Data records ::
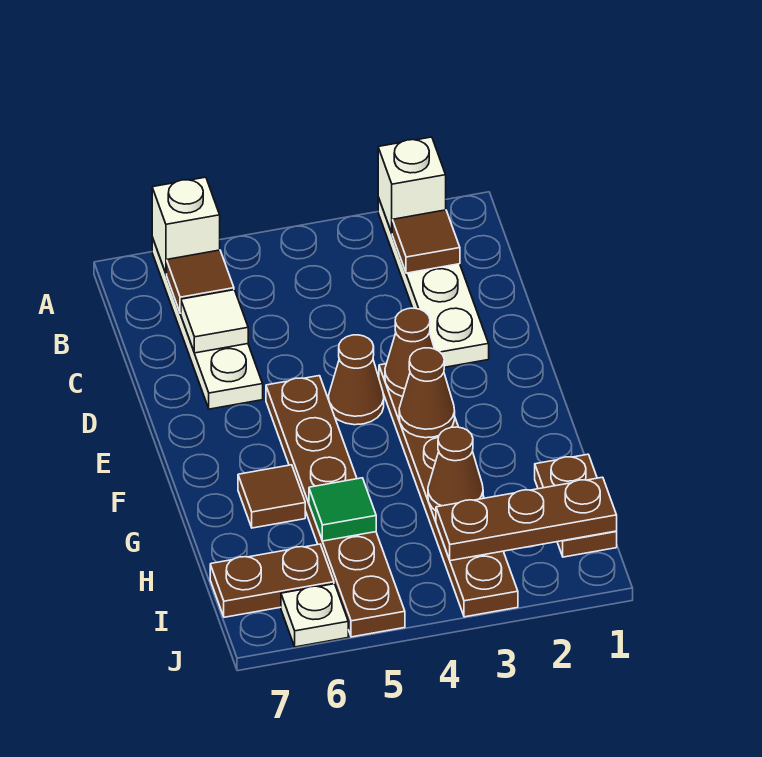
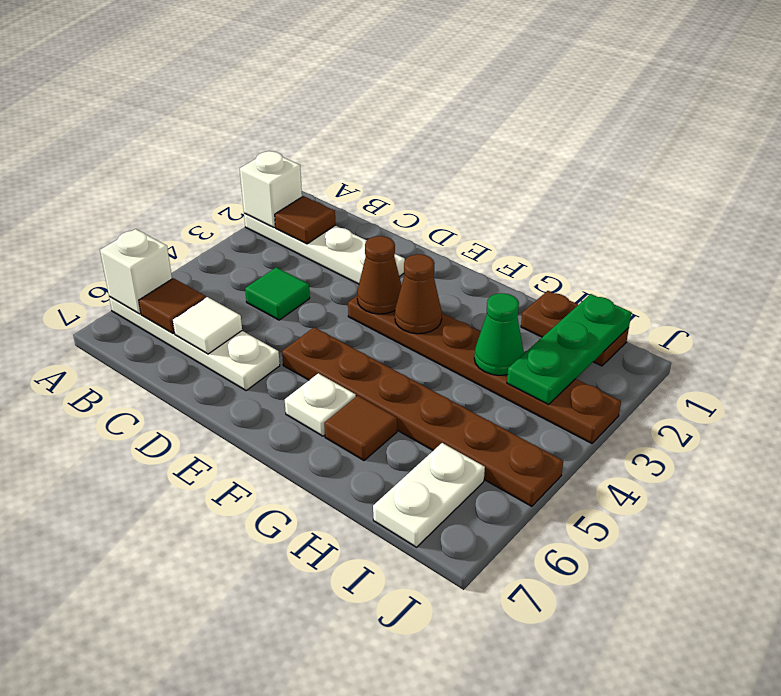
brown cone E4 level 1 -> none
brown cone H3 level 2 -> green cone H3 level 2
green tile H5 level 2 -> green tile C4 level 1
brown plate I1:I3 level 2 -> green plate I1:I3 level 2
brown plate I6:I7 level 1 -> white plate I6:I7 level 1
white plate J6 level 1 -> white plate F6 level 1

Assignment :: Search the records for lines holding the word "plate", then copy each line you find.

Answer for this exercise ::
brown plate I1:I3 level 2 -> green plate I1:I3 level 2
brown plate I6:I7 level 1 -> white plate I6:I7 level 1
white plate J6 level 1 -> white plate F6 level 1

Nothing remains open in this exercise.